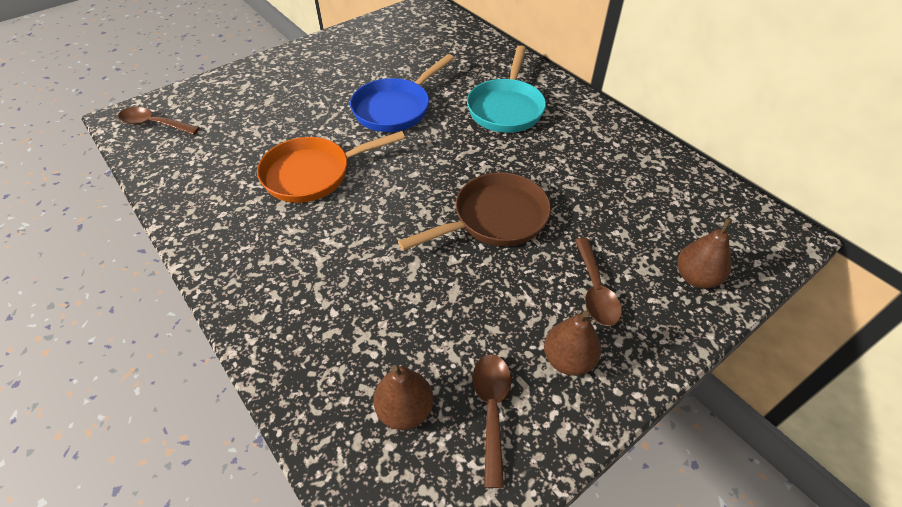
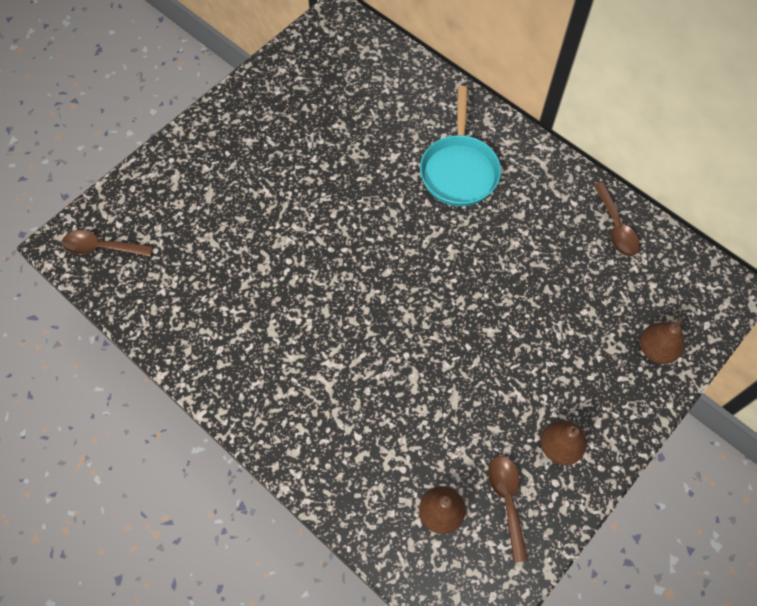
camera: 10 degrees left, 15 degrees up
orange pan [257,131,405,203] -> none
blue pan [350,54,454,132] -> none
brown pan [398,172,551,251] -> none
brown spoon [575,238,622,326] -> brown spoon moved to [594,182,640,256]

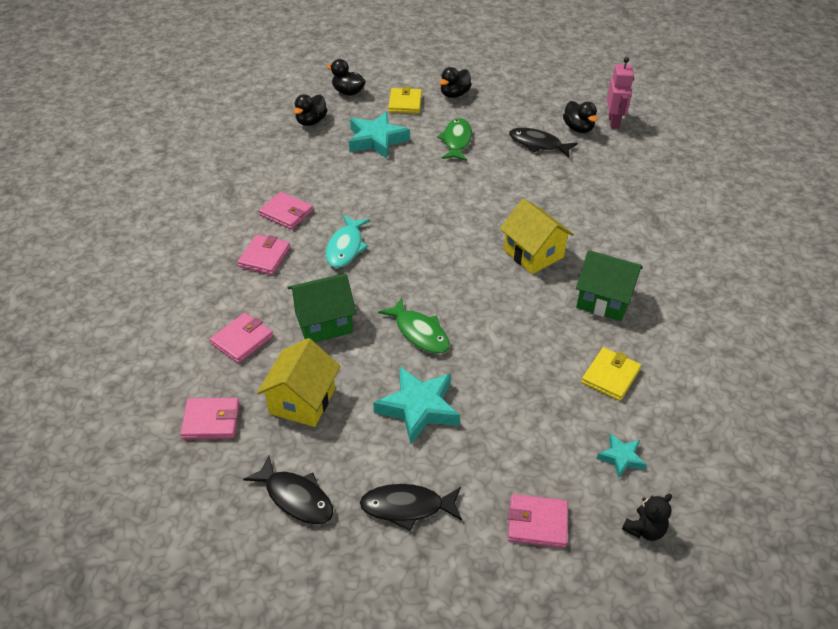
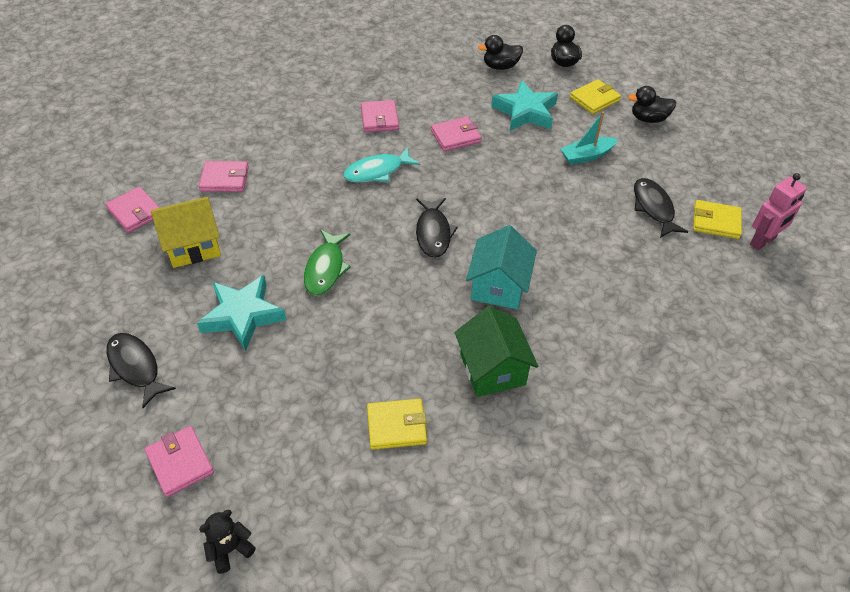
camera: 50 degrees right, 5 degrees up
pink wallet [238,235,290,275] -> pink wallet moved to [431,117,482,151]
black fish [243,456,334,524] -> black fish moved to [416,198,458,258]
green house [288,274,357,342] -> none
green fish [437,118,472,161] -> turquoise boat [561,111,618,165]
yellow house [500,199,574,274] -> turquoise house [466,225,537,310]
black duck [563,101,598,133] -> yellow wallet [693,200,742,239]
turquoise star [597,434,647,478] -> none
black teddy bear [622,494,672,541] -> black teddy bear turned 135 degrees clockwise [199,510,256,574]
··········
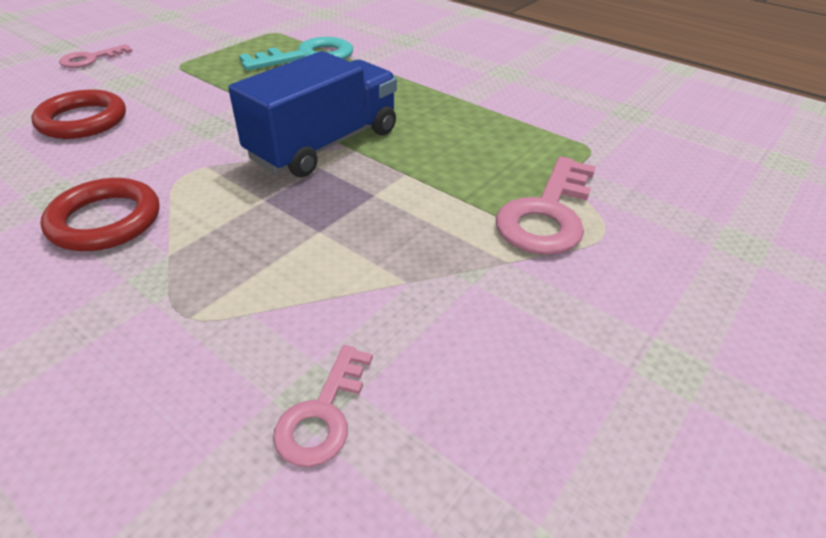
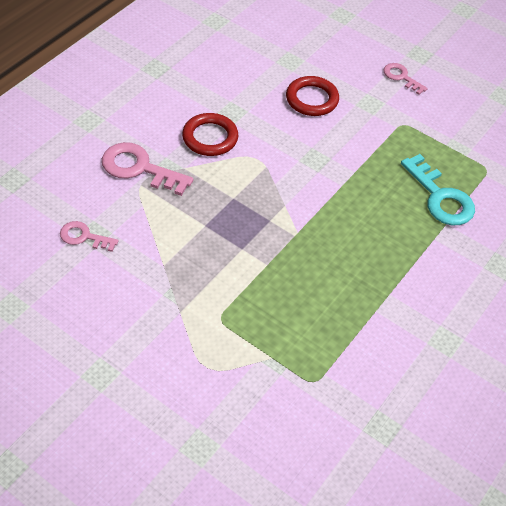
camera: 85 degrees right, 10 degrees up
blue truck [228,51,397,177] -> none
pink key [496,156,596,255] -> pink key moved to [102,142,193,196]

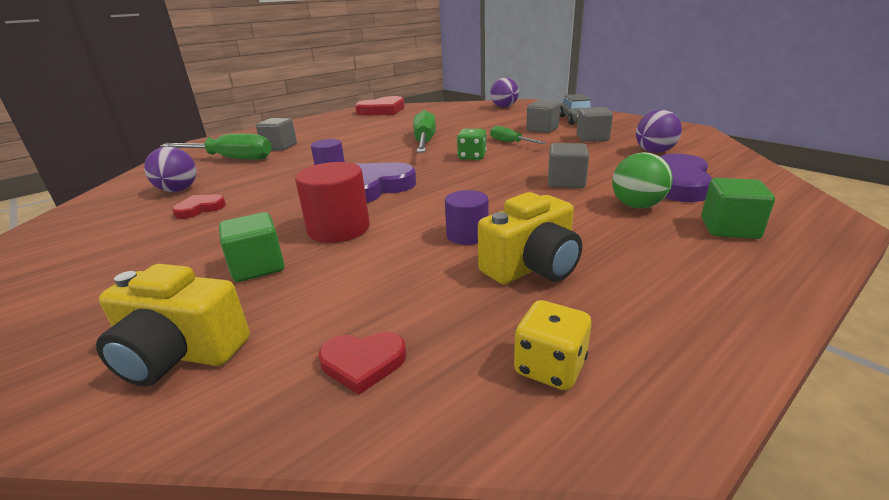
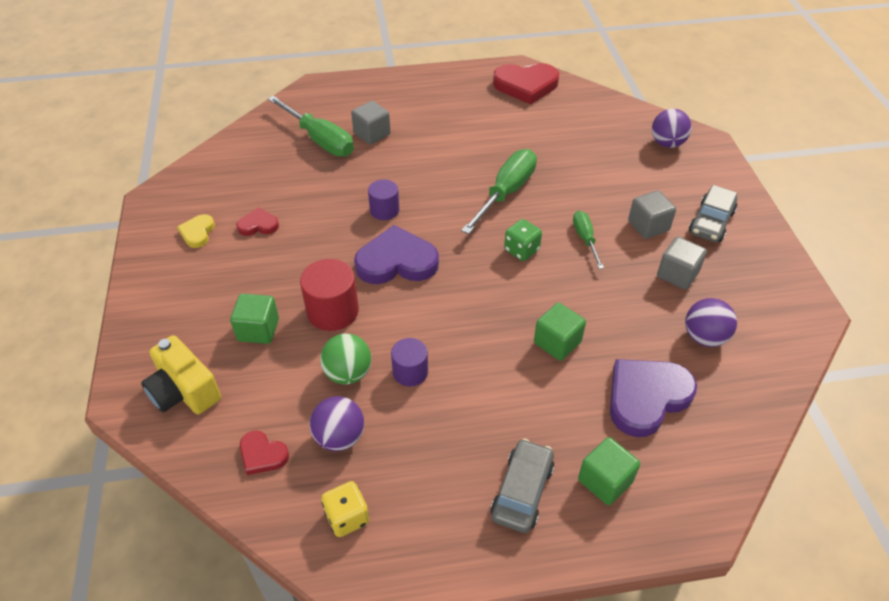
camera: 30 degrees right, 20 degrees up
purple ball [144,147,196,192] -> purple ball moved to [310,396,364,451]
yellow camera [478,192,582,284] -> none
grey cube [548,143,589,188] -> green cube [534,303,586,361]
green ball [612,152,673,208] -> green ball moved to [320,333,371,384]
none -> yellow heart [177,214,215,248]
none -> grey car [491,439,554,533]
··········
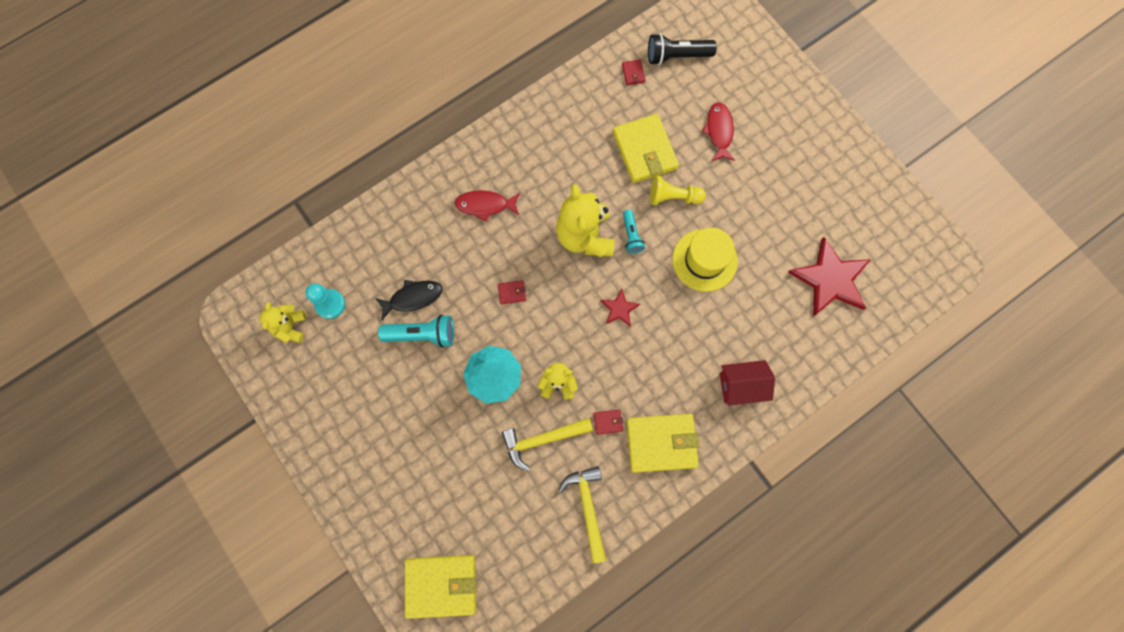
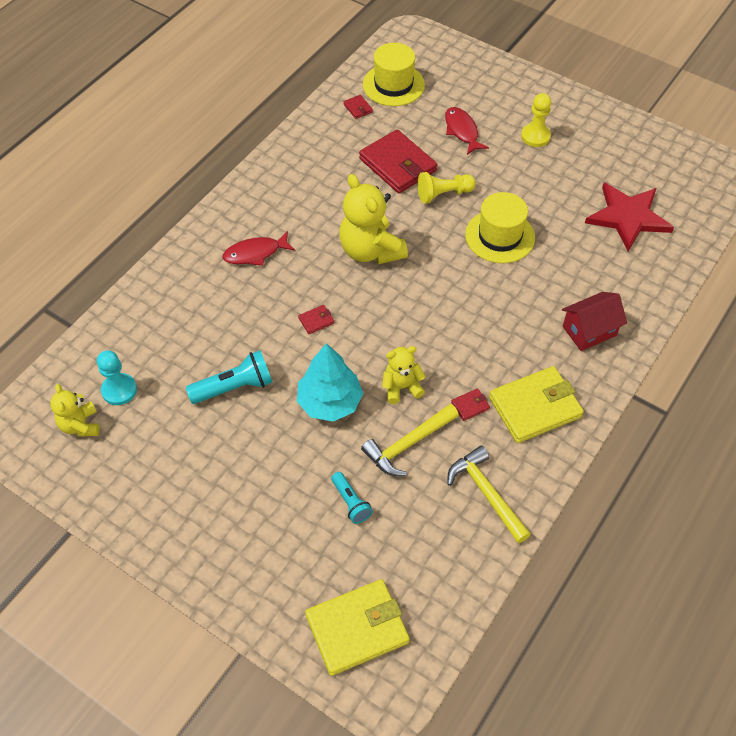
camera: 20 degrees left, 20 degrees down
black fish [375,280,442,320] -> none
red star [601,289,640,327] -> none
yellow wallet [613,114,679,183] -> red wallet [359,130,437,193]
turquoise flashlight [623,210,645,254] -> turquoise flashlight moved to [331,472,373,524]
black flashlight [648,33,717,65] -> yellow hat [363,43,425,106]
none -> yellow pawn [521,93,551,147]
··········
JOB ITEM:
Above is the material; set down exactly its lines from the one containing "blue truck [228,51,397,177] -> none" down to the one containing "none -> grey car [491,439,554,533]", both included, leaving out any pictures.

RESPONSE TO THIS EXERCISE:
blue truck [228,51,397,177] -> none
pink key [496,156,596,255] -> pink key moved to [102,142,193,196]

camera: 30 degrees right, 20 degrees up
purple ball [144,147,196,192] -> purple ball moved to [310,396,364,451]
yellow camera [478,192,582,284] -> none
grey cube [548,143,589,188] -> green cube [534,303,586,361]
green ball [612,152,673,208] -> green ball moved to [320,333,371,384]
none -> yellow heart [177,214,215,248]
none -> grey car [491,439,554,533]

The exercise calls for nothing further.